**Supplied data**
====

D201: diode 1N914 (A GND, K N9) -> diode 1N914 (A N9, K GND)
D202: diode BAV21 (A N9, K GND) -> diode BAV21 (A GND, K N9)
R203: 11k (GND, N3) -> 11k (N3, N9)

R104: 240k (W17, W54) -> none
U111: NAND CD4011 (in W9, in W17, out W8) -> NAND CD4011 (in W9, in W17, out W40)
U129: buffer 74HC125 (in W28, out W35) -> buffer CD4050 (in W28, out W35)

====

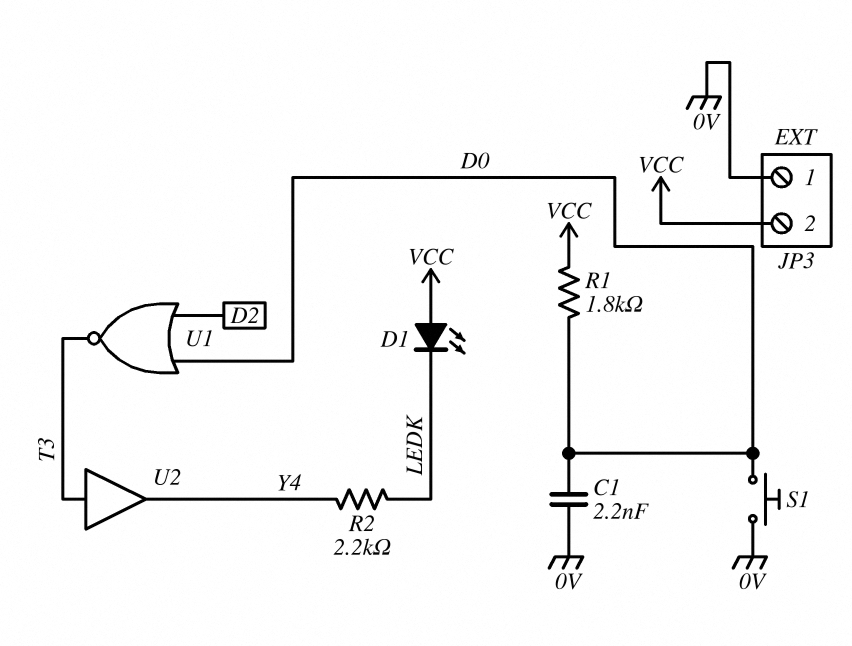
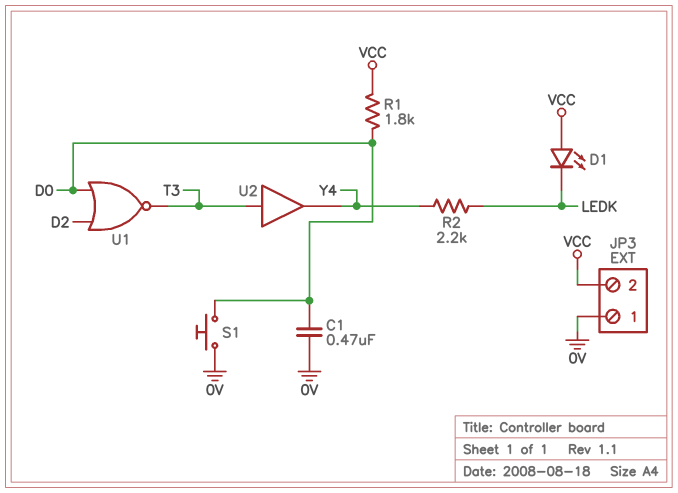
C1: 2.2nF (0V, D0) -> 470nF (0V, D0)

====

For the listing above, print only the lines starting at the line containing "R104: 240k (W17, W54) -> none" and ending at the line containing "U129: buffer 74HC125", exactly, both included.

**Answer to the exercise**
R104: 240k (W17, W54) -> none
U111: NAND CD4011 (in W9, in W17, out W8) -> NAND CD4011 (in W9, in W17, out W40)
U129: buffer 74HC125 (in W28, out W35) -> buffer CD4050 (in W28, out W35)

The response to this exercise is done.